Start of Data to examine
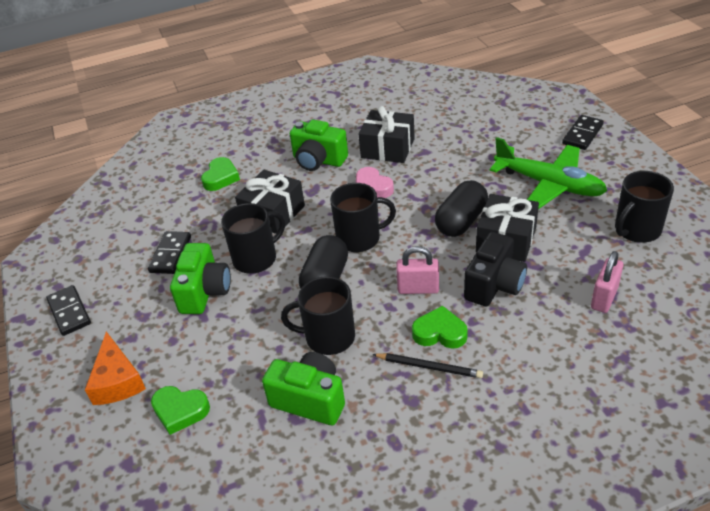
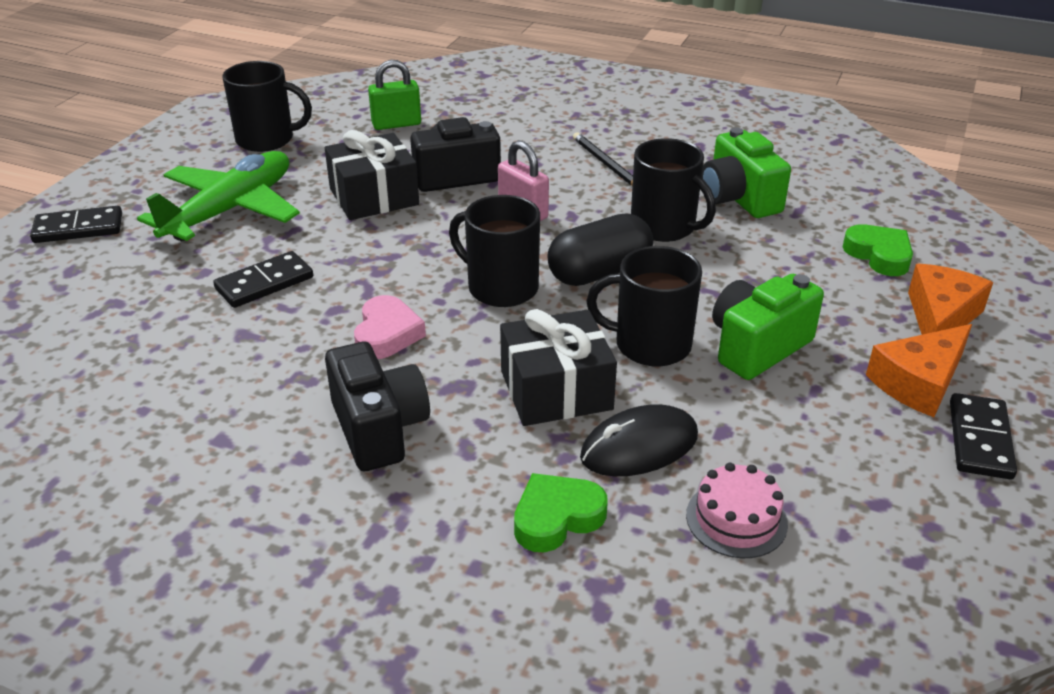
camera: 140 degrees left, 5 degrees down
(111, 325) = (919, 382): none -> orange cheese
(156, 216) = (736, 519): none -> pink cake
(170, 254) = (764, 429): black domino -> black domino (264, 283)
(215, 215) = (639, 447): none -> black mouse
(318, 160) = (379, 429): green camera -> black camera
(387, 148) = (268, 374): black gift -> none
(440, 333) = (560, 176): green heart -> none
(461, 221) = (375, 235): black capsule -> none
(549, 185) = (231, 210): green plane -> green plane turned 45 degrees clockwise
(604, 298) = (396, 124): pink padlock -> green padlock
End of Data to examine
## Problem details
When you copy the entries, keep every word exactly as it stands and drop any pictures.

## Written response
camera: 140 degrees left, 5 degrees down
(111, 325) = (919, 382): none -> orange cheese
(156, 216) = (736, 519): none -> pink cake
(170, 254) = (764, 429): black domino -> black domino (264, 283)
(215, 215) = (639, 447): none -> black mouse
(318, 160) = (379, 429): green camera -> black camera
(387, 148) = (268, 374): black gift -> none
(440, 333) = (560, 176): green heart -> none
(461, 221) = (375, 235): black capsule -> none
(549, 185) = (231, 210): green plane -> green plane turned 45 degrees clockwise
(604, 298) = (396, 124): pink padlock -> green padlock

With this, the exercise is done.